-- RECORDS SUPPLIED follows --
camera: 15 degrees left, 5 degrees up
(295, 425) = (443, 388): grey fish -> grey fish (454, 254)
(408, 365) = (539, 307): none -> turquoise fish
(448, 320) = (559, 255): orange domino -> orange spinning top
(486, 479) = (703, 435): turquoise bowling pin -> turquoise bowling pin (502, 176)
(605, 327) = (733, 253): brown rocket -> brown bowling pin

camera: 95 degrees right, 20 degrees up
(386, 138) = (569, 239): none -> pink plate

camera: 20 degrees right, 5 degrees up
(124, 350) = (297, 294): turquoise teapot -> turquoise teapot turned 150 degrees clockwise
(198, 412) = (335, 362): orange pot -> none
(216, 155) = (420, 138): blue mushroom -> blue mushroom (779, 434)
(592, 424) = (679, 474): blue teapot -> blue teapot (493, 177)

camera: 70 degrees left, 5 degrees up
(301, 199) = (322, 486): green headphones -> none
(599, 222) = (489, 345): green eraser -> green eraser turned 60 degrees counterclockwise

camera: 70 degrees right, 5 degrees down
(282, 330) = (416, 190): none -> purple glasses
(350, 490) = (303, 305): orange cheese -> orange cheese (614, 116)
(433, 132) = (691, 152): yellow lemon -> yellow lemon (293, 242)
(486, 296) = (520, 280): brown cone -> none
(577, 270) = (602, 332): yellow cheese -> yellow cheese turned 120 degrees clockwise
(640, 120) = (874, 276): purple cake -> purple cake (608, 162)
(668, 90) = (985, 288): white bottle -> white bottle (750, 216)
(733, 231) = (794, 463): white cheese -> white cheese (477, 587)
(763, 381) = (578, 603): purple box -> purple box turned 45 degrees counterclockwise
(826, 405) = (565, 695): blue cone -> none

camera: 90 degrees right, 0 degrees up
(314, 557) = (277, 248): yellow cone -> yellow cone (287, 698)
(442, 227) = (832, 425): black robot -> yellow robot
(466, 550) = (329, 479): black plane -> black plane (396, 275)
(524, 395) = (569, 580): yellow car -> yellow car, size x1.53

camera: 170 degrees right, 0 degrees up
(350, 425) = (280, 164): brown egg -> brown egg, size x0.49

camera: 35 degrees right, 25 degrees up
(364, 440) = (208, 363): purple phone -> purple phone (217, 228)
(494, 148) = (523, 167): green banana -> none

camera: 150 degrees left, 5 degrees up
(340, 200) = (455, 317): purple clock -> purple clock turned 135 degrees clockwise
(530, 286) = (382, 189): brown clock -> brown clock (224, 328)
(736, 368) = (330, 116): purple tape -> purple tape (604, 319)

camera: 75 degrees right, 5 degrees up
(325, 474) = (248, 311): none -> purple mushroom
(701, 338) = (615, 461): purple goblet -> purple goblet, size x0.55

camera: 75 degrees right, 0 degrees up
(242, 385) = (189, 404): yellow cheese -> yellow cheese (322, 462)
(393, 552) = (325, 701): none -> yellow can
-- RECORDS SUPPLIED concluded --
TO DO
Wherever the word "teapot" turns up in the records, copy out the line it is on.

ANSWER SPACE
(124, 350) = (297, 294): turquoise teapot -> turquoise teapot turned 150 degrees clockwise
(592, 424) = (679, 474): blue teapot -> blue teapot (493, 177)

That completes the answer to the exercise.